**Exercise prompt**: Transcribe, word for word and without additions, each line below from the one containing "U2 pin GP4: KEY2 -> SENS" through the one containing "U202: ATtiny841 -> ATtiny84", both ends included.

**Extracted data**:

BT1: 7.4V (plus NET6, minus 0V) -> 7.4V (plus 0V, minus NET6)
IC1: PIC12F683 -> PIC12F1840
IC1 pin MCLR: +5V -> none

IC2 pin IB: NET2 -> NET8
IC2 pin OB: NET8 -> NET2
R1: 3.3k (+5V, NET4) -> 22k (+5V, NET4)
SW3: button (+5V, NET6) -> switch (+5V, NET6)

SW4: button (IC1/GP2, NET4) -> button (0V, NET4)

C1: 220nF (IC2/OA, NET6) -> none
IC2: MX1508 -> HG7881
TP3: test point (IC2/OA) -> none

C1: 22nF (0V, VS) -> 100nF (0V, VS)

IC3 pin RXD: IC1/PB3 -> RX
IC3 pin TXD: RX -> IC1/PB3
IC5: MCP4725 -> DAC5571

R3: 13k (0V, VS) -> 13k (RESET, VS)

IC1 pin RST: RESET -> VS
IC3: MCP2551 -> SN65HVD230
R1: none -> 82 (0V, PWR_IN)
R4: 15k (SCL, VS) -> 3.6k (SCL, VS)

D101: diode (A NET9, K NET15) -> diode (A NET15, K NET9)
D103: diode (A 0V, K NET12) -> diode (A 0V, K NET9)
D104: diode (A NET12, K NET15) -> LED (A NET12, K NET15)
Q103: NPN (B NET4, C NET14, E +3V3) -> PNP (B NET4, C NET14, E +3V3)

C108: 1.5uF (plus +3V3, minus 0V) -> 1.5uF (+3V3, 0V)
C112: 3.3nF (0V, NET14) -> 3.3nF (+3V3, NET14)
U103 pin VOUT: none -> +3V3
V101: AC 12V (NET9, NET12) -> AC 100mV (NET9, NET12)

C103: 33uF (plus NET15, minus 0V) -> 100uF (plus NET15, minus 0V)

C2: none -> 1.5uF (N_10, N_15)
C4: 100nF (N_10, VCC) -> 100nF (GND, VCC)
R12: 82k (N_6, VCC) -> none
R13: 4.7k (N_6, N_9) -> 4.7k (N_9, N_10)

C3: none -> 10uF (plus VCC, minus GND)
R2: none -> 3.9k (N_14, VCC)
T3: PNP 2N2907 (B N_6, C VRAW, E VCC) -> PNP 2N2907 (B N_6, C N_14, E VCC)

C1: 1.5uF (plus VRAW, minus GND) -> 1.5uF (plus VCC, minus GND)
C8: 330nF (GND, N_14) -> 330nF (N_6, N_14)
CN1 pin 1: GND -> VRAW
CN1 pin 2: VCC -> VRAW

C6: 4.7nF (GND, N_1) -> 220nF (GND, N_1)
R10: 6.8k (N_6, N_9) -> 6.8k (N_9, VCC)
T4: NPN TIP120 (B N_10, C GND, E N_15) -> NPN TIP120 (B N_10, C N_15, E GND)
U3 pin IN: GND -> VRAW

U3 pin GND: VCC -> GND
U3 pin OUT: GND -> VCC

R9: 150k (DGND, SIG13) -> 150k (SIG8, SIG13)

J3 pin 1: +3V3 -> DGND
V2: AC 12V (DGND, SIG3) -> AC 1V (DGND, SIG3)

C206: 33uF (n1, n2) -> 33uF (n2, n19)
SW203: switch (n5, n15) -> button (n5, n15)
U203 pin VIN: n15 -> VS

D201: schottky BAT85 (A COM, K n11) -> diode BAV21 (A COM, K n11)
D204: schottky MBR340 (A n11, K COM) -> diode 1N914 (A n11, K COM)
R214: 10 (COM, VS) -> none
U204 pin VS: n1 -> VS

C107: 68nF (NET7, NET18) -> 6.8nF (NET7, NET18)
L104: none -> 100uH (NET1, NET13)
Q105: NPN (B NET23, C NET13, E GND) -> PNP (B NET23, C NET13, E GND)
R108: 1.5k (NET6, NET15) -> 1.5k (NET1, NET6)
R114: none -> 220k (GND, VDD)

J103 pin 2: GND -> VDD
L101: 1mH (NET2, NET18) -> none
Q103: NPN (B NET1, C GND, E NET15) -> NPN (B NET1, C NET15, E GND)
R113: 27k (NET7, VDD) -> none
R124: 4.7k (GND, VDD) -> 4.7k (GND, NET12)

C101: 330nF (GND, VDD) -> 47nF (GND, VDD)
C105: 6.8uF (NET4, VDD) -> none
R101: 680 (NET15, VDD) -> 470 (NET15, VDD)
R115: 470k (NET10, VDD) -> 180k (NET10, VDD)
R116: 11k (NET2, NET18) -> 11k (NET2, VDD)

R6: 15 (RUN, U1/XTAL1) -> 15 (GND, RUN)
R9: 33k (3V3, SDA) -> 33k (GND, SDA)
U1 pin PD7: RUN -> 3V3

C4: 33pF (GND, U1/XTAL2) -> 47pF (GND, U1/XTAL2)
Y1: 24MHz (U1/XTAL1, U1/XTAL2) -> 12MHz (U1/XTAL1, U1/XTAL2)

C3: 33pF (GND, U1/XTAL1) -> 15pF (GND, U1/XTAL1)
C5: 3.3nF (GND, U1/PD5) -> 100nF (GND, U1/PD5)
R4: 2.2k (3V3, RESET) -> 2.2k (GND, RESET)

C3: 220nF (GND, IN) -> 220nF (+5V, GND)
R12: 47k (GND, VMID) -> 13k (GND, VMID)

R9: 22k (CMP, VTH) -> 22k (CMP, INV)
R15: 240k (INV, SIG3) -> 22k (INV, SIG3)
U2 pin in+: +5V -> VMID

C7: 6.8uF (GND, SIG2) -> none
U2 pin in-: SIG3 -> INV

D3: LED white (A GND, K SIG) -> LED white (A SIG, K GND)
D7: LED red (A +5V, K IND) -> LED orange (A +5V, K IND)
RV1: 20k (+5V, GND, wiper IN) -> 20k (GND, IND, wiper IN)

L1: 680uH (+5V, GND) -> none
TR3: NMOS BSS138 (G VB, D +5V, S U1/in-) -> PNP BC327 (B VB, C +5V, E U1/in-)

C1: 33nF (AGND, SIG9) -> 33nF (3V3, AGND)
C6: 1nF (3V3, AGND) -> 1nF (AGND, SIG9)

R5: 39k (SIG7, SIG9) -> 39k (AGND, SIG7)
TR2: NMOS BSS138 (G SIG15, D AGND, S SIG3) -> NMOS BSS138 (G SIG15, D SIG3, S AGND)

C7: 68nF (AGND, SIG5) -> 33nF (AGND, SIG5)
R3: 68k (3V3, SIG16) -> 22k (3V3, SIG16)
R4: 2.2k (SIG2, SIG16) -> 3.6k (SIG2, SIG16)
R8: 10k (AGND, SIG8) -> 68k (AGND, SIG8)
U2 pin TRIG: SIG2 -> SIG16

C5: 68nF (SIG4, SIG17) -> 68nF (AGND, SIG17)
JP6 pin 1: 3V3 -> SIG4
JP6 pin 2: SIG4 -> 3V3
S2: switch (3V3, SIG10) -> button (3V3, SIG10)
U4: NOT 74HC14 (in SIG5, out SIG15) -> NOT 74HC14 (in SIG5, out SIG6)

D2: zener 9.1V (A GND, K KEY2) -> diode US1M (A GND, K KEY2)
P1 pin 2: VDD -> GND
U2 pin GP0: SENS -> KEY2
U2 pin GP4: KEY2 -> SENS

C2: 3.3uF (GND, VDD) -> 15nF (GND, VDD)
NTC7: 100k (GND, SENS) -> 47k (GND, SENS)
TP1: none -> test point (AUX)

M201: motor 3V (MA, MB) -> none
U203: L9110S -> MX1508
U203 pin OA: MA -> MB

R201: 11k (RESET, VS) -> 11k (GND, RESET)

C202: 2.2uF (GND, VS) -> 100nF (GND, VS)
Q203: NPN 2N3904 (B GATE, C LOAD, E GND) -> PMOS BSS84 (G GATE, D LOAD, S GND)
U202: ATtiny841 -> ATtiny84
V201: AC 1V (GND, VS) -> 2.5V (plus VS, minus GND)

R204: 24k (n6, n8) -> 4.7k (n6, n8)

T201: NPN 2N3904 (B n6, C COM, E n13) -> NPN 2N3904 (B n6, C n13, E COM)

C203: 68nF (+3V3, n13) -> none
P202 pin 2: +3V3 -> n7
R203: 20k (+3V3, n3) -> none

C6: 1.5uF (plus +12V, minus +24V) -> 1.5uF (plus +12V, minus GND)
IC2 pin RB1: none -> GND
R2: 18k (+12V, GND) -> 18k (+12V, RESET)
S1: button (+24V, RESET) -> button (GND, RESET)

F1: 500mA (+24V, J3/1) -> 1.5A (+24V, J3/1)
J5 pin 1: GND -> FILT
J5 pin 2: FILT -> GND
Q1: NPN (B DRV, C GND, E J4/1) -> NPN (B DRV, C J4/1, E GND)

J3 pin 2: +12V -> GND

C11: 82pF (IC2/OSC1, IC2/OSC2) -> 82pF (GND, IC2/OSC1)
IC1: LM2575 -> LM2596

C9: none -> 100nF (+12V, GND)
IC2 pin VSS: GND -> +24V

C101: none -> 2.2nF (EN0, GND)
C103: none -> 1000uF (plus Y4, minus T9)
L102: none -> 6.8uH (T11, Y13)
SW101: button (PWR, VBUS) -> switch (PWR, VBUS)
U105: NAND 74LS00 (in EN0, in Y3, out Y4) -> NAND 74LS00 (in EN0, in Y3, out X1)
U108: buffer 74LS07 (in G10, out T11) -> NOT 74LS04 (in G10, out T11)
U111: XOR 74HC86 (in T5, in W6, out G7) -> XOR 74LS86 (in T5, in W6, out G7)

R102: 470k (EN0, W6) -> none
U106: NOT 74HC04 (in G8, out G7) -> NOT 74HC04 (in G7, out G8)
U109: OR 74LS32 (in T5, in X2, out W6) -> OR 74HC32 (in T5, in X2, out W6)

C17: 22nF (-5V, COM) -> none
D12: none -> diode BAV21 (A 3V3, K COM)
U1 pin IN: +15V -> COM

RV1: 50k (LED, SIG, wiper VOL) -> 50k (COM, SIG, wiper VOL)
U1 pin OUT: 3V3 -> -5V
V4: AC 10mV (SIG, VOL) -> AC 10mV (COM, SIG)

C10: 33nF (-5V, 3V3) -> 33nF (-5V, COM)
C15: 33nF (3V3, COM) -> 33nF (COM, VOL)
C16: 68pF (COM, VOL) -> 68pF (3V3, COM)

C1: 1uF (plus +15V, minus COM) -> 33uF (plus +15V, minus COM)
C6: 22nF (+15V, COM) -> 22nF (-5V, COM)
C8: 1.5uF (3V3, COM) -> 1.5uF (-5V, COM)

**Written response**:
U2 pin GP4: KEY2 -> SENS

C2: 3.3uF (GND, VDD) -> 15nF (GND, VDD)
NTC7: 100k (GND, SENS) -> 47k (GND, SENS)
TP1: none -> test point (AUX)

M201: motor 3V (MA, MB) -> none
U203: L9110S -> MX1508
U203 pin OA: MA -> MB

R201: 11k (RESET, VS) -> 11k (GND, RESET)

C202: 2.2uF (GND, VS) -> 100nF (GND, VS)
Q203: NPN 2N3904 (B GATE, C LOAD, E GND) -> PMOS BSS84 (G GATE, D LOAD, S GND)
U202: ATtiny841 -> ATtiny84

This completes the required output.